[Dataset entries Boundary: Start]

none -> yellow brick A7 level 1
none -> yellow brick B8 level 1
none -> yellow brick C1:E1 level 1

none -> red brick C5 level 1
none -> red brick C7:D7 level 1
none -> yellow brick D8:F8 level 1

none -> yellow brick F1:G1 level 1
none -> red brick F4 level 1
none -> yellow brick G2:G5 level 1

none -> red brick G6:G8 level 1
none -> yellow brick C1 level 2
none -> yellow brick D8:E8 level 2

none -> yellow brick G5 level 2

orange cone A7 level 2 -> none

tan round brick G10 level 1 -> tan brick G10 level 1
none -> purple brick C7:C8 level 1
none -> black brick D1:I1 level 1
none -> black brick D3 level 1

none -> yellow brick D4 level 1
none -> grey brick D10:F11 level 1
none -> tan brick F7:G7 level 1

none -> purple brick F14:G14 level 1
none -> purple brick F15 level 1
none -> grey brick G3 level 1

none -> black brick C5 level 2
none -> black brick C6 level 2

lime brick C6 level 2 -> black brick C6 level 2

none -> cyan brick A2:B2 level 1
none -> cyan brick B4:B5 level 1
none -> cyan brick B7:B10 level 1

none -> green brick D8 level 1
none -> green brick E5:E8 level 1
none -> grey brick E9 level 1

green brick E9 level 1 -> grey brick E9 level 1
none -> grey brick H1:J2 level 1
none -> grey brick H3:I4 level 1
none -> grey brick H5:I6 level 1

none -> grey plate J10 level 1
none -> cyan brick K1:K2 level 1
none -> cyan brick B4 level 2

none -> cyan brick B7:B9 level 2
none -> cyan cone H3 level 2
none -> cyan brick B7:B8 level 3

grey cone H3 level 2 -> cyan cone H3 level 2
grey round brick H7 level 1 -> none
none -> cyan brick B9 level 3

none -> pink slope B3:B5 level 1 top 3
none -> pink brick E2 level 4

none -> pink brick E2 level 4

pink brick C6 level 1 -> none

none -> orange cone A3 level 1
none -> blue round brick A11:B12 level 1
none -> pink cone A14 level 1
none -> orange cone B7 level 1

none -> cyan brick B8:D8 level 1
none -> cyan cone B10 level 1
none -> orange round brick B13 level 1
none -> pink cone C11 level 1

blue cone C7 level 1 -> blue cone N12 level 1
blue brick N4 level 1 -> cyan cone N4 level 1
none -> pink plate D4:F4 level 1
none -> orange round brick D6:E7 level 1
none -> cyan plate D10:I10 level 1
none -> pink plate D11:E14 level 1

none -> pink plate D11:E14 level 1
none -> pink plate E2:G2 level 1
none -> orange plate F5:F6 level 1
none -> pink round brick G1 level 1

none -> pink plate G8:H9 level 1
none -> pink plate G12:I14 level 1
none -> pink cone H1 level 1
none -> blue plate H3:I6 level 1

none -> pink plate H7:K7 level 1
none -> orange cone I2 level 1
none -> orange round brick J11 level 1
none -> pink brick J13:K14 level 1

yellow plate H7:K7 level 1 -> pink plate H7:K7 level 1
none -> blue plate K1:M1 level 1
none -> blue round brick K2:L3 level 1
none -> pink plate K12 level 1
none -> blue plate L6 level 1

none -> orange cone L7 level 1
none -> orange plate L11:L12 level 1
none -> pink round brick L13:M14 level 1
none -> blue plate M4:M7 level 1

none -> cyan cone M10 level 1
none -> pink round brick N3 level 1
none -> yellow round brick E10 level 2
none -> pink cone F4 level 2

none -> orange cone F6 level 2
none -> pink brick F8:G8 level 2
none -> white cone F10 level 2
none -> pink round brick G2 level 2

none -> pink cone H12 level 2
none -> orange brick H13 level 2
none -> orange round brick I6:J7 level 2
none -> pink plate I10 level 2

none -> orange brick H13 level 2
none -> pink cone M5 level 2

[Dataset entries Boundary: End]

When copying the data above, please keep exactly the lines from its first line through the line with "none -> black brick C6 level 2", both ends included, and drop the rest.

none -> yellow brick A7 level 1
none -> yellow brick B8 level 1
none -> yellow brick C1:E1 level 1

none -> red brick C5 level 1
none -> red brick C7:D7 level 1
none -> yellow brick D8:F8 level 1

none -> yellow brick F1:G1 level 1
none -> red brick F4 level 1
none -> yellow brick G2:G5 level 1

none -> red brick G6:G8 level 1
none -> yellow brick C1 level 2
none -> yellow brick D8:E8 level 2

none -> yellow brick G5 level 2

orange cone A7 level 2 -> none

tan round brick G10 level 1 -> tan brick G10 level 1
none -> purple brick C7:C8 level 1
none -> black brick D1:I1 level 1
none -> black brick D3 level 1

none -> yellow brick D4 level 1
none -> grey brick D10:F11 level 1
none -> tan brick F7:G7 level 1

none -> purple brick F14:G14 level 1
none -> purple brick F15 level 1
none -> grey brick G3 level 1

none -> black brick C5 level 2
none -> black brick C6 level 2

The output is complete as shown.